▶ [Exercise directions] Below is some data; print it all back exactly.

# # # # #

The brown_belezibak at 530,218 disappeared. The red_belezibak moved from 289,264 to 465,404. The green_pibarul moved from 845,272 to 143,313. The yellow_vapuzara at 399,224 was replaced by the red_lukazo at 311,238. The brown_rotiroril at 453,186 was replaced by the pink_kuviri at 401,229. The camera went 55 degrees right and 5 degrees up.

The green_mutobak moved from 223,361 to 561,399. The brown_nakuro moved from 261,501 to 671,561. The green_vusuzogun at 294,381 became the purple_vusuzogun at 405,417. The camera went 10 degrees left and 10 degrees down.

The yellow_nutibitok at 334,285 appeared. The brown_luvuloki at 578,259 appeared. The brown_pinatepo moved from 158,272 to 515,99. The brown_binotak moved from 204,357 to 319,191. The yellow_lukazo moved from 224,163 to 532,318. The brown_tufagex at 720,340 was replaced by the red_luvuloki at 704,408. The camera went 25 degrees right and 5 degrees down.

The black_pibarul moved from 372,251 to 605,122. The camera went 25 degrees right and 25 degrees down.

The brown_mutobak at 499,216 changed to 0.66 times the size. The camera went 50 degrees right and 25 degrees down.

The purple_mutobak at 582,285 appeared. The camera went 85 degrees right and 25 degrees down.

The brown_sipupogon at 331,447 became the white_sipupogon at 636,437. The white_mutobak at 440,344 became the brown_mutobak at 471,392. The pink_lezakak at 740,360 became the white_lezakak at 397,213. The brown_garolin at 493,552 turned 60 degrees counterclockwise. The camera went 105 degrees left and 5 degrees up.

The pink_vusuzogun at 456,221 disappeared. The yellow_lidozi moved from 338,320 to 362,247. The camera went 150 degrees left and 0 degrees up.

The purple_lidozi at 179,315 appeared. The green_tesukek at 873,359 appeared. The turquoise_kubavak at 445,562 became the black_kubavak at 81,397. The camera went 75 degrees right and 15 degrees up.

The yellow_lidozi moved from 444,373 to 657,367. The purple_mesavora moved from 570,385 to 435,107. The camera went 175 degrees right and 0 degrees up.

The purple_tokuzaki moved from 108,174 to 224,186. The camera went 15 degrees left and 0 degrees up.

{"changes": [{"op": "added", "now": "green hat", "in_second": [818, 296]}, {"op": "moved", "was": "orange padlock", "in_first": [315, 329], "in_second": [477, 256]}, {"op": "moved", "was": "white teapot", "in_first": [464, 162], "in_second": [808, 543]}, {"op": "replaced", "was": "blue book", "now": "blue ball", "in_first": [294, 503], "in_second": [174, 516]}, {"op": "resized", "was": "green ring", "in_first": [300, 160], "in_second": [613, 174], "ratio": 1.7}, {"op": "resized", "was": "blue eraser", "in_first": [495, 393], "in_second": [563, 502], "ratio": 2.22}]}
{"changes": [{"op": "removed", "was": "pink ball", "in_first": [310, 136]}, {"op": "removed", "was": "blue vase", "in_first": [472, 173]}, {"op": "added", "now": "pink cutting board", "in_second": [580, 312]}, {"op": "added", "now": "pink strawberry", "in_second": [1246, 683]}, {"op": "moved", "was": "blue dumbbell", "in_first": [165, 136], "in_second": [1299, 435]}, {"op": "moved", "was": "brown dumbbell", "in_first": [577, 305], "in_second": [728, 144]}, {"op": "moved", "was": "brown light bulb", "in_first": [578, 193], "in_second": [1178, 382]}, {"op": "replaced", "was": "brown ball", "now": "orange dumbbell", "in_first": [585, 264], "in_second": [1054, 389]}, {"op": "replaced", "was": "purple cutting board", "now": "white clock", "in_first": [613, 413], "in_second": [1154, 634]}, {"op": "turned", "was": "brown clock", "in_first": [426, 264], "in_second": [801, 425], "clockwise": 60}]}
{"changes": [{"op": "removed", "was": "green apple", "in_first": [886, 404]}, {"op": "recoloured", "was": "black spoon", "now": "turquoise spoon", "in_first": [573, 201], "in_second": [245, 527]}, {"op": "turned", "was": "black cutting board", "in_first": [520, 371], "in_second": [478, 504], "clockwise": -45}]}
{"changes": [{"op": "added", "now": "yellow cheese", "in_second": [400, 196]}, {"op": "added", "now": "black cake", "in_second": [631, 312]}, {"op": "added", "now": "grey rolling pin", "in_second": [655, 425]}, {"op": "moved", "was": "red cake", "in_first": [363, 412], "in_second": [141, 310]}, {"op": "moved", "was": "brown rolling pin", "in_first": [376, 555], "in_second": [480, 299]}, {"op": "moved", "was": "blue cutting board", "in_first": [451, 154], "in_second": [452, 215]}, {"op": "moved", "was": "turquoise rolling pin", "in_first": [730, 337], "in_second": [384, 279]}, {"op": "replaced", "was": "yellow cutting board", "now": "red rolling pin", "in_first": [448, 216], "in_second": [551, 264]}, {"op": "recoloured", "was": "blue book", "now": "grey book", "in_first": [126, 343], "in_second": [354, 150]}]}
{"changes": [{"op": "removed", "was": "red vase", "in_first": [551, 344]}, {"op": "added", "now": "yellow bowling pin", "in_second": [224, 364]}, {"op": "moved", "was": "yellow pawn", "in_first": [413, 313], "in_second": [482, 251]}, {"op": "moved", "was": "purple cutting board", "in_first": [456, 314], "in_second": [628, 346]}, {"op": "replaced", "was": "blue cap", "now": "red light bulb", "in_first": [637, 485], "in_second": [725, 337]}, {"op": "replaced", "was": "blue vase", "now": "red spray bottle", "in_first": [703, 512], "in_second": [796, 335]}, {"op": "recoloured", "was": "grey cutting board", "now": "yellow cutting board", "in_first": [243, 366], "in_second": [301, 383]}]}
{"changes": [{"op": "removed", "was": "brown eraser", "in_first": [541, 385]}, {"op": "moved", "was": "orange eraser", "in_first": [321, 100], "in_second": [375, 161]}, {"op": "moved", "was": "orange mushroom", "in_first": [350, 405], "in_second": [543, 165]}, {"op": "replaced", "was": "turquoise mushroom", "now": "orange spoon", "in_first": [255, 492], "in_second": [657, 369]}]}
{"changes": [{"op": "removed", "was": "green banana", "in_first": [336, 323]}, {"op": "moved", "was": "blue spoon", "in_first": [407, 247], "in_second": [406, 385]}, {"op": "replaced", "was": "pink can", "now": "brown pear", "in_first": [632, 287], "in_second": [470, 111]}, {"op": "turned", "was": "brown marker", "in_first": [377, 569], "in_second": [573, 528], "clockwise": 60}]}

# # # # #

▶ [Answer to this task]
The brown_belezibak at 530,218 disappeared. The red_belezibak moved from 289,264 to 465,404. The green_pibarul moved from 845,272 to 143,313. The yellow_vapuzara at 399,224 was replaced by the red_lukazo at 311,238. The brown_rotiroril at 453,186 was replaced by the pink_kuviri at 401,229. The camera went 55 degrees right and 5 degrees up.

The green_mutobak moved from 223,361 to 561,399. The brown_nakuro moved from 261,501 to 671,561. The green_vusuzogun at 294,381 became the purple_vusuzogun at 405,417. The camera went 10 degrees left and 10 degrees down.

The yellow_nutibitok at 334,285 appeared. The brown_luvuloki at 578,259 appeared. The brown_pinatepo moved from 158,272 to 515,99. The brown_binotak moved from 204,357 to 319,191. The yellow_lukazo moved from 224,163 to 532,318. The brown_tufagex at 720,340 was replaced by the red_luvuloki at 704,408. The camera went 25 degrees right and 5 degrees down.

The black_pibarul moved from 372,251 to 605,122. The camera went 25 degrees right and 25 degrees down.

The brown_mutobak at 499,216 changed to 0.66 times the size. The camera went 50 degrees right and 25 degrees down.

The purple_mutobak at 582,285 appeared. The camera went 85 degrees right and 25 degrees down.

The brown_sipupogon at 331,447 became the white_sipupogon at 636,437. The white_mutobak at 440,344 became the brown_mutobak at 471,392. The pink_lezakak at 740,360 became the white_lezakak at 397,213. The brown_garolin at 493,552 turned 60 degrees counterclockwise. The camera went 105 degrees left and 5 degrees up.

The pink_vusuzogun at 456,221 disappeared. The yellow_lidozi moved from 338,320 to 362,247. The camera went 150 degrees left and 0 degrees up.

The purple_lidozi at 179,315 appeared. The green_tesukek at 873,359 appeared. The turquoise_kubavak at 445,562 became the black_kubavak at 81,397. The camera went 75 degrees right and 15 degrees up.

The yellow_lidozi moved from 444,373 to 657,367. The purple_mesavora moved from 570,385 to 435,107. The camera went 175 degrees right and 0 degrees up.

The purple_tokuzaki moved from 108,174 to 224,186. The camera went 15 degrees left and 0 degrees up.

{"changes": [{"op": "added", "now": "green hat", "in_second": [818, 296]}, {"op": "moved", "was": "orange padlock", "in_first": [315, 329], "in_second": [477, 256]}, {"op": "moved", "was": "white teapot", "in_first": [464, 162], "in_second": [808, 543]}, {"op": "replaced", "was": "blue book", "now": "blue ball", "in_first": [294, 503], "in_second": [174, 516]}, {"op": "resized", "was": "green ring", "in_first": [300, 160], "in_second": [613, 174], "ratio": 1.7}, {"op": "resized", "was": "blue eraser", "in_first": [495, 393], "in_second": [563, 502], "ratio": 2.22}]}
{"changes": [{"op": "removed", "was": "pink ball", "in_first": [310, 136]}, {"op": "removed", "was": "blue vase", "in_first": [472, 173]}, {"op": "added", "now": "pink cutting board", "in_second": [580, 312]}, {"op": "added", "now": "pink strawberry", "in_second": [1246, 683]}, {"op": "moved", "was": "blue dumbbell", "in_first": [165, 136], "in_second": [1299, 435]}, {"op": "moved", "was": "brown dumbbell", "in_first": [577, 305], "in_second": [728, 144]}, {"op": "moved", "was": "brown light bulb", "in_first": [578, 193], "in_second": [1178, 382]}, {"op": "replaced", "was": "brown ball", "now": "orange dumbbell", "in_first": [585, 264], "in_second": [1054, 389]}, {"op": "replaced", "was": "purple cutting board", "now": "white clock", "in_first": [613, 413], "in_second": [1154, 634]}, {"op": "turned", "was": "brown clock", "in_first": [426, 264], "in_second": [801, 425], "clockwise": 60}]}
{"changes": [{"op": "removed", "was": "green apple", "in_first": [886, 404]}, {"op": "recoloured", "was": "black spoon", "now": "turquoise spoon", "in_first": [573, 201], "in_second": [245, 527]}, {"op": "turned", "was": "black cutting board", "in_first": [520, 371], "in_second": [478, 504], "clockwise": -45}]}
{"changes": [{"op": "added", "now": "yellow cheese", "in_second": [400, 196]}, {"op": "added", "now": "black cake", "in_second": [631, 312]}, {"op": "added", "now": "grey rolling pin", "in_second": [655, 425]}, {"op": "moved", "was": "red cake", "in_first": [363, 412], "in_second": [141, 310]}, {"op": "moved", "was": "brown rolling pin", "in_first": [376, 555], "in_second": [480, 299]}, {"op": "moved", "was": "blue cutting board", "in_first": [451, 154], "in_second": [452, 215]}, {"op": "moved", "was": "turquoise rolling pin", "in_first": [730, 337], "in_second": [384, 279]}, {"op": "replaced", "was": "yellow cutting board", "now": "red rolling pin", "in_first": [448, 216], "in_second": [551, 264]}, {"op": "recoloured", "was": "blue book", "now": "grey book", "in_first": [126, 343], "in_second": [354, 150]}]}
{"changes": [{"op": "removed", "was": "red vase", "in_first": [551, 344]}, {"op": "added", "now": "yellow bowling pin", "in_second": [224, 364]}, {"op": "moved", "was": "yellow pawn", "in_first": [413, 313], "in_second": [482, 251]}, {"op": "moved", "was": "purple cutting board", "in_first": [456, 314], "in_second": [628, 346]}, {"op": "replaced", "was": "blue cap", "now": "red light bulb", "in_first": [637, 485], "in_second": [725, 337]}, {"op": "replaced", "was": "blue vase", "now": "red spray bottle", "in_first": [703, 512], "in_second": [796, 335]}, {"op": "recoloured", "was": "grey cutting board", "now": "yellow cutting board", "in_first": [243, 366], "in_second": [301, 383]}]}
{"changes": [{"op": "removed", "was": "brown eraser", "in_first": [541, 385]}, {"op": "moved", "was": "orange eraser", "in_first": [321, 100], "in_second": [375, 161]}, {"op": "moved", "was": "orange mushroom", "in_first": [350, 405], "in_second": [543, 165]}, {"op": "replaced", "was": "turquoise mushroom", "now": "orange spoon", "in_first": [255, 492], "in_second": [657, 369]}]}
{"changes": [{"op": "removed", "was": "green banana", "in_first": [336, 323]}, {"op": "moved", "was": "blue spoon", "in_first": [407, 247], "in_second": [406, 385]}, {"op": "replaced", "was": "pink can", "now": "brown pear", "in_first": [632, 287], "in_second": [470, 111]}, {"op": "turned", "was": "brown marker", "in_first": [377, 569], "in_second": [573, 528], "clockwise": 60}]}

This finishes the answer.